## [Your goal]
Word for word, return every record that follows.

□ □ □ □ □

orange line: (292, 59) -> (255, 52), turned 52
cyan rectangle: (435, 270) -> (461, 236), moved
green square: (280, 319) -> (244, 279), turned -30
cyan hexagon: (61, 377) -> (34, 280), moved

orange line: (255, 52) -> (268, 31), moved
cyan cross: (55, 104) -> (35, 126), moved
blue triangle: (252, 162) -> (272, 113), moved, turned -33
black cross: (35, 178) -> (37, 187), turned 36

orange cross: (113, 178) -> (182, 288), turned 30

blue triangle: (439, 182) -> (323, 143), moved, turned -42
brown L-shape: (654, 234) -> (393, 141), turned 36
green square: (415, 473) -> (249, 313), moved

□ □ □ □ □

## [Answer section]
orange line: (292, 59) -> (255, 52), turned 52
cyan rectangle: (435, 270) -> (461, 236), moved
green square: (280, 319) -> (244, 279), turned -30
cyan hexagon: (61, 377) -> (34, 280), moved

orange line: (255, 52) -> (268, 31), moved
cyan cross: (55, 104) -> (35, 126), moved
blue triangle: (252, 162) -> (272, 113), moved, turned -33
black cross: (35, 178) -> (37, 187), turned 36

orange cross: (113, 178) -> (182, 288), turned 30

blue triangle: (439, 182) -> (323, 143), moved, turned -42
brown L-shape: (654, 234) -> (393, 141), turned 36
green square: (415, 473) -> (249, 313), moved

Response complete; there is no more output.